Work item
In the material below, find the line containing "(255, 337) = (595, 288): blue" and the line containing "(489, 190) = (459, 198): red". Output those two lines and all lines between them exactly, without pictures.

# # #

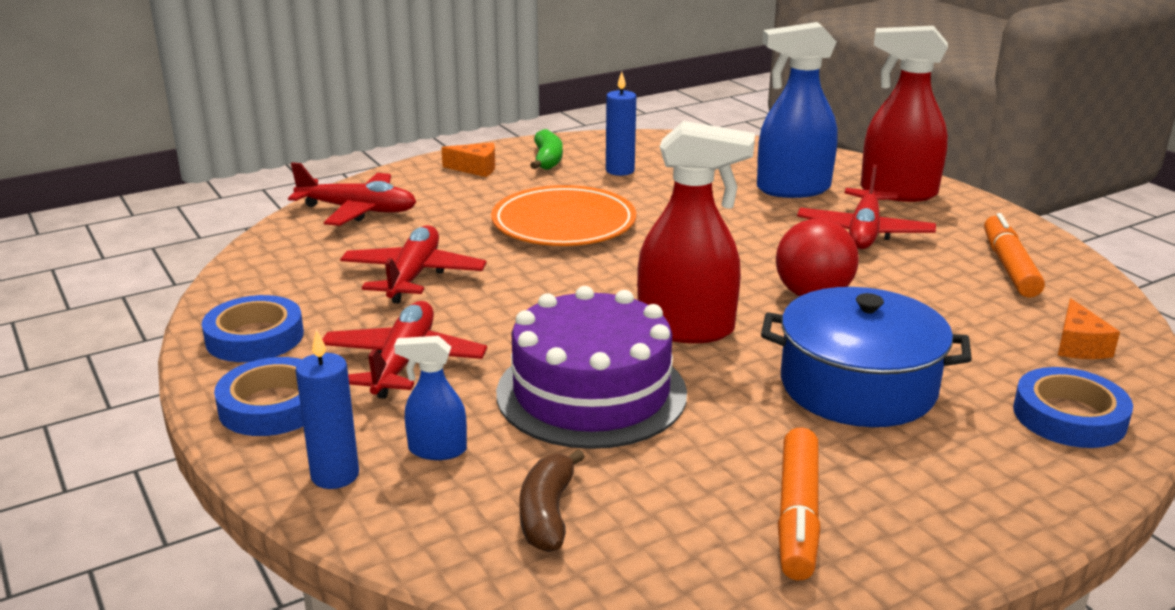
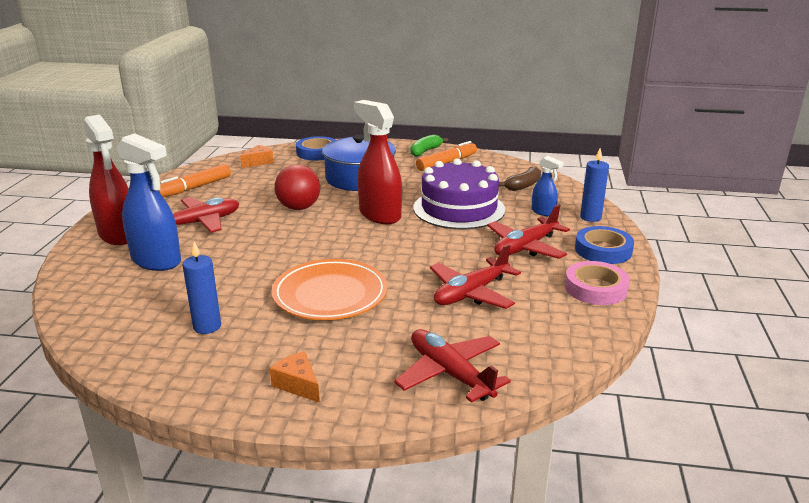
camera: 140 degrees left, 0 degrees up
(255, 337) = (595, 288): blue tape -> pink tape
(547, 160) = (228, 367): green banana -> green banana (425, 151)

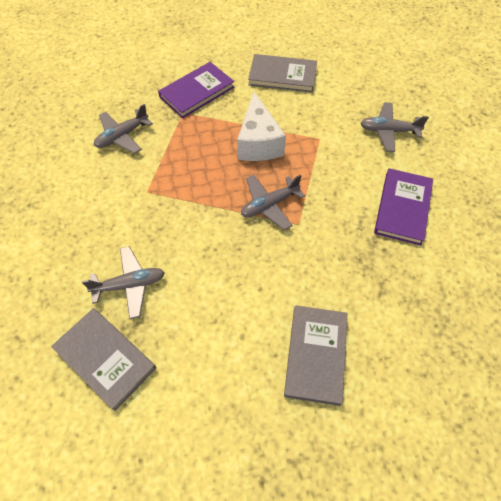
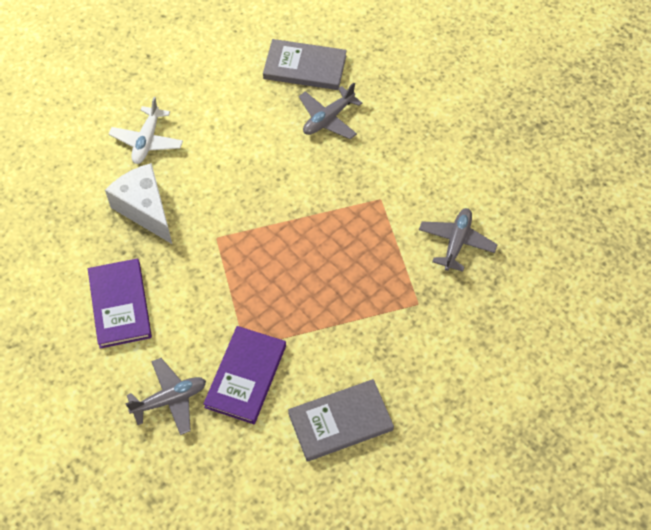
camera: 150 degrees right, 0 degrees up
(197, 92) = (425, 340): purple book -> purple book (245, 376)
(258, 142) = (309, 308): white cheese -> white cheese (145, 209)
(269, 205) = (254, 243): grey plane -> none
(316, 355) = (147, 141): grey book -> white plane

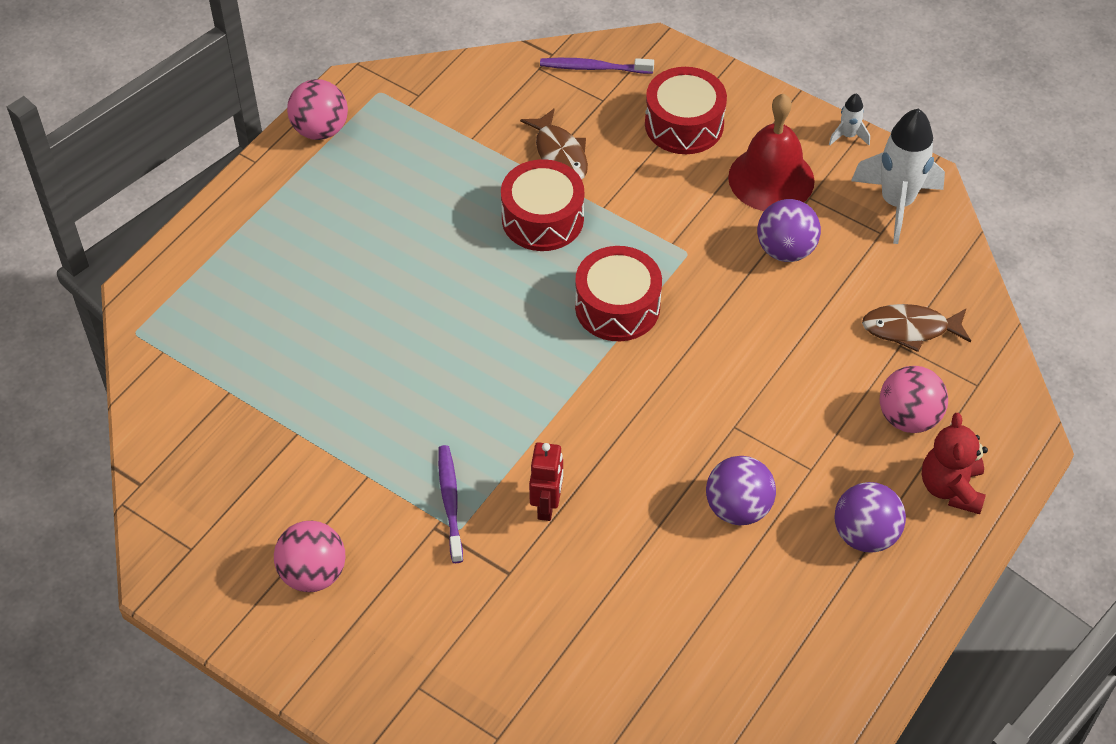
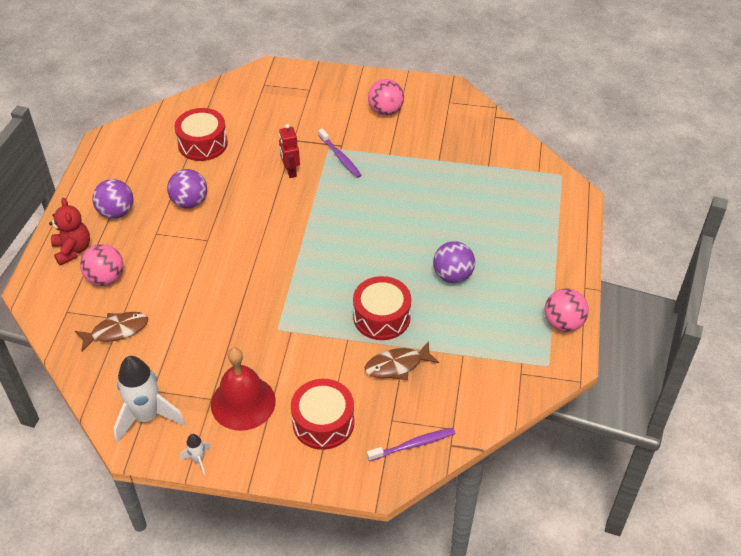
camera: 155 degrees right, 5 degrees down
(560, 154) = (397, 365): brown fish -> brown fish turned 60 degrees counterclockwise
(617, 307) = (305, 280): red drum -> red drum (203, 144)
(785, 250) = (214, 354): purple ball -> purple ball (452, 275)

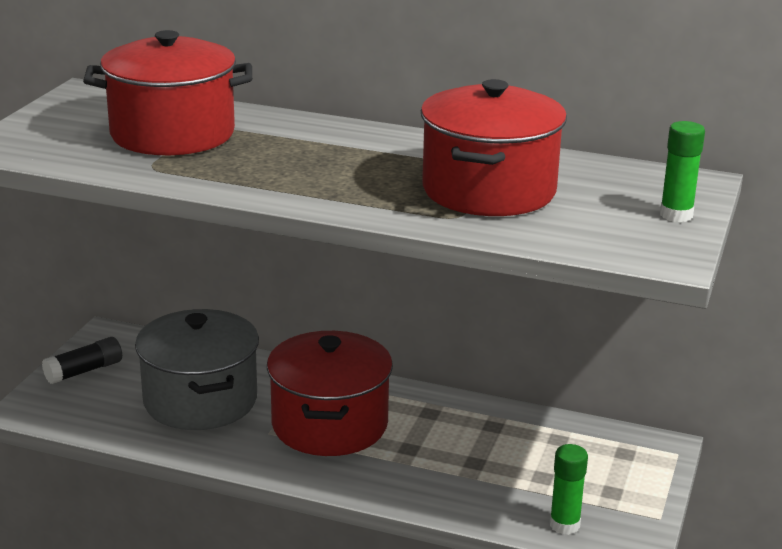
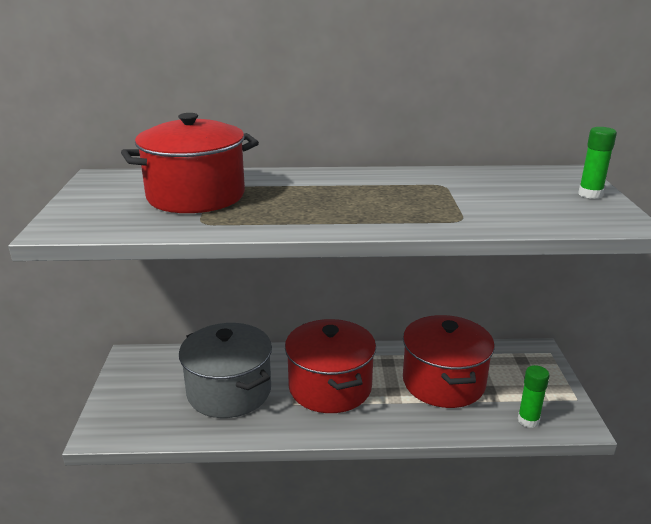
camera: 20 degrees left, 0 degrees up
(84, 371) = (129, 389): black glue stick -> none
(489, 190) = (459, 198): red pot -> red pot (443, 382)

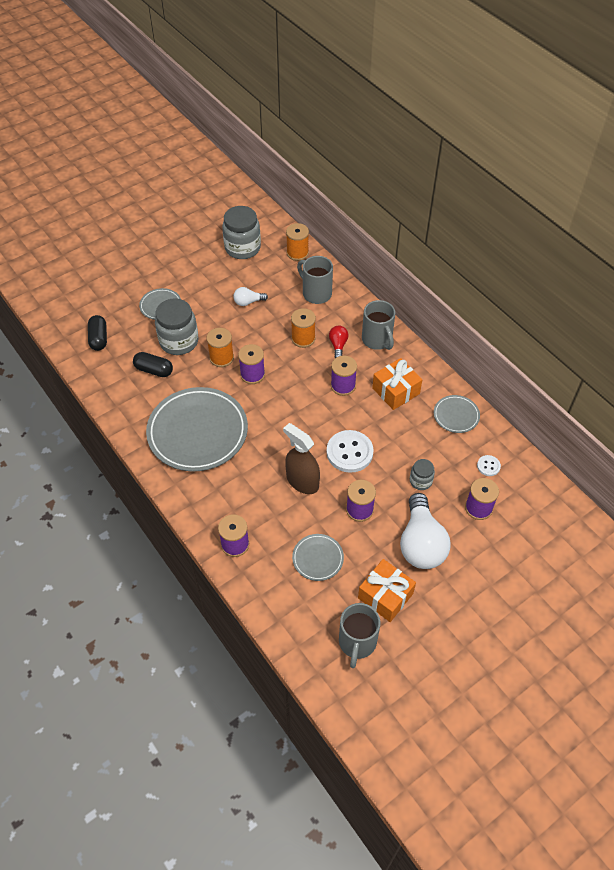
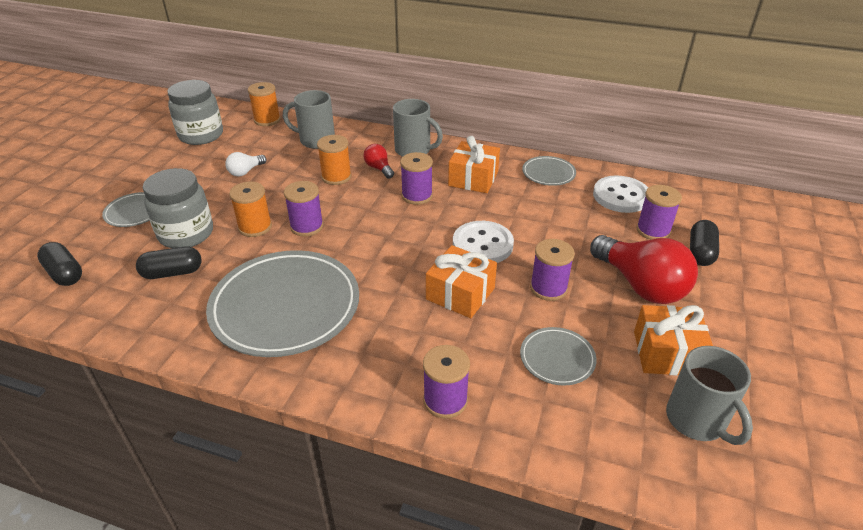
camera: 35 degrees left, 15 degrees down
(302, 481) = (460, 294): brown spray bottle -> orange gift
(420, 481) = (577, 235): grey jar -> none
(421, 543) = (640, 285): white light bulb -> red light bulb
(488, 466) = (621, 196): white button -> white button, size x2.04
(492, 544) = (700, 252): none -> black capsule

# # #

Solution for this problem
(255, 337) = (595, 288): blue tape -> pink tape
(547, 160) = (228, 367): green banana -> green banana (425, 151)

camera: 150 degrees right, 0 degrees up
(197, 92) = (425, 340): purple book -> purple book (245, 376)
(258, 142) = (309, 308): white cheese -> white cheese (145, 209)
(269, 205) = (254, 243): grey plane -> none
(316, 355) = (147, 141): grey book -> white plane

camera: 155 degrees right, 5 degrees down
(560, 154) = (397, 365): brown fish -> brown fish turned 60 degrees counterclockwise
(617, 307) = (305, 280): red drum -> red drum (203, 144)
(785, 250) = (214, 354): purple ball -> purple ball (452, 275)

camera: 20 degrees left, 0 degrees up
(84, 371) = (129, 389): black glue stick -> none
(489, 190) = (459, 198): red pot -> red pot (443, 382)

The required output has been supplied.